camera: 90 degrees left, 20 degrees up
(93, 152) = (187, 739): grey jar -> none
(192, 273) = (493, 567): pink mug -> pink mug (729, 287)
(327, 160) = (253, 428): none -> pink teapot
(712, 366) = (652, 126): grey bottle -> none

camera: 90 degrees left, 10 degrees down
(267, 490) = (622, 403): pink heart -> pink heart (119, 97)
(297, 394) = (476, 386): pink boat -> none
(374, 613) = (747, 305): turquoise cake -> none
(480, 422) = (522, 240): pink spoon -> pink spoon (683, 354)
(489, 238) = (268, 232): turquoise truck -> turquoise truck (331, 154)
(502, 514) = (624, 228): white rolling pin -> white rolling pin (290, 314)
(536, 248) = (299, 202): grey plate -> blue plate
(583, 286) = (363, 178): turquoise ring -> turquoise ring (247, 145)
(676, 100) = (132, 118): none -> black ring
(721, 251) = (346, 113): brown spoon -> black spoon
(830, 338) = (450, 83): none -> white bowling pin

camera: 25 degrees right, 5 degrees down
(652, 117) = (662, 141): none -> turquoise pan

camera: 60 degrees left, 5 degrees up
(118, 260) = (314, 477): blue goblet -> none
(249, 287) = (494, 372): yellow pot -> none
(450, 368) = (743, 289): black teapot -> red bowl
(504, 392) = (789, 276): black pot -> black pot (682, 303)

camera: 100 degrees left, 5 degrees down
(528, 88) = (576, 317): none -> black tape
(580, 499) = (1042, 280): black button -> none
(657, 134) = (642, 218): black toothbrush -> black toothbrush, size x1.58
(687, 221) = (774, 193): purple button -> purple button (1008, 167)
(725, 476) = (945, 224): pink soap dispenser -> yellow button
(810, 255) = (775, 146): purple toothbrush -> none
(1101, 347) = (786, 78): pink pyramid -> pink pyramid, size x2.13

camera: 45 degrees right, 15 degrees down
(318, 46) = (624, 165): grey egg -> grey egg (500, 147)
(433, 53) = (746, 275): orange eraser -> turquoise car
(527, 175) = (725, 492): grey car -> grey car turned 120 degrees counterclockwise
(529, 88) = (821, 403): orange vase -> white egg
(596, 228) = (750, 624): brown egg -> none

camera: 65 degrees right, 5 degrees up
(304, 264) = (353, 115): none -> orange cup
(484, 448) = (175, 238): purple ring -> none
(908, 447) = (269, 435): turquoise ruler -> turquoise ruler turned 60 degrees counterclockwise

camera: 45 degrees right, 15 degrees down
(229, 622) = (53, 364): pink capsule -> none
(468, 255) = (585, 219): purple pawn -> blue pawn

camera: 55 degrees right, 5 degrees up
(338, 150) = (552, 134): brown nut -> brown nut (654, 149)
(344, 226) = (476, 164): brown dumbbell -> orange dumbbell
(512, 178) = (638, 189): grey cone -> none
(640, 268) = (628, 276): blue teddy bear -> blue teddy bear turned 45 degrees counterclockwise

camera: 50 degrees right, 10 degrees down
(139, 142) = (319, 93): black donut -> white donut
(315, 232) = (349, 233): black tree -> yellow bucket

_Description of the task_
Exact copies of all entries are what's needed here.

_Solution for this task_
camera: 90 degrees left, 20 degrees up
(93, 152) = (187, 739): grey jar -> none
(192, 273) = (493, 567): pink mug -> pink mug (729, 287)
(327, 160) = (253, 428): none -> pink teapot
(712, 366) = (652, 126): grey bottle -> none

camera: 90 degrees left, 10 degrees down
(267, 490) = (622, 403): pink heart -> pink heart (119, 97)
(297, 394) = (476, 386): pink boat -> none
(374, 613) = (747, 305): turquoise cake -> none
(480, 422) = (522, 240): pink spoon -> pink spoon (683, 354)
(489, 238) = (268, 232): turquoise truck -> turquoise truck (331, 154)
(502, 514) = (624, 228): white rolling pin -> white rolling pin (290, 314)
(536, 248) = (299, 202): grey plate -> blue plate
(583, 286) = (363, 178): turquoise ring -> turquoise ring (247, 145)
(676, 100) = (132, 118): none -> black ring
(721, 251) = (346, 113): brown spoon -> black spoon
(830, 338) = (450, 83): none -> white bowling pin

camera: 25 degrees right, 5 degrees down
(652, 117) = (662, 141): none -> turquoise pan

camera: 60 degrees left, 5 degrees up
(118, 260) = (314, 477): blue goblet -> none
(249, 287) = (494, 372): yellow pot -> none
(450, 368) = (743, 289): black teapot -> red bowl
(504, 392) = (789, 276): black pot -> black pot (682, 303)

camera: 100 degrees left, 5 degrees down
(528, 88) = (576, 317): none -> black tape
(580, 499) = (1042, 280): black button -> none
(657, 134) = (642, 218): black toothbrush -> black toothbrush, size x1.58
(687, 221) = (774, 193): purple button -> purple button (1008, 167)
(725, 476) = (945, 224): pink soap dispenser -> yellow button
(810, 255) = (775, 146): purple toothbrush -> none
(1101, 347) = (786, 78): pink pyramid -> pink pyramid, size x2.13

camera: 45 degrees right, 15 degrees down
(318, 46) = (624, 165): grey egg -> grey egg (500, 147)
(433, 53) = (746, 275): orange eraser -> turquoise car
(527, 175) = (725, 492): grey car -> grey car turned 120 degrees counterclockwise
(529, 88) = (821, 403): orange vase -> white egg
(596, 228) = (750, 624): brown egg -> none

camera: 65 degrees right, 5 degrees up
(304, 264) = (353, 115): none -> orange cup
(484, 448) = (175, 238): purple ring -> none
(908, 447) = (269, 435): turquoise ruler -> turquoise ruler turned 60 degrees counterclockwise

camera: 45 degrees right, 15 degrees down
(229, 622) = (53, 364): pink capsule -> none
(468, 255) = (585, 219): purple pawn -> blue pawn

camera: 55 degrees right, 5 degrees up
(338, 150) = (552, 134): brown nut -> brown nut (654, 149)
(344, 226) = (476, 164): brown dumbbell -> orange dumbbell
(512, 178) = (638, 189): grey cone -> none
(640, 268) = (628, 276): blue teddy bear -> blue teddy bear turned 45 degrees counterclockwise

camera: 50 degrees right, 10 degrees down
(139, 142) = (319, 93): black donut -> white donut
(315, 232) = (349, 233): black tree -> yellow bucket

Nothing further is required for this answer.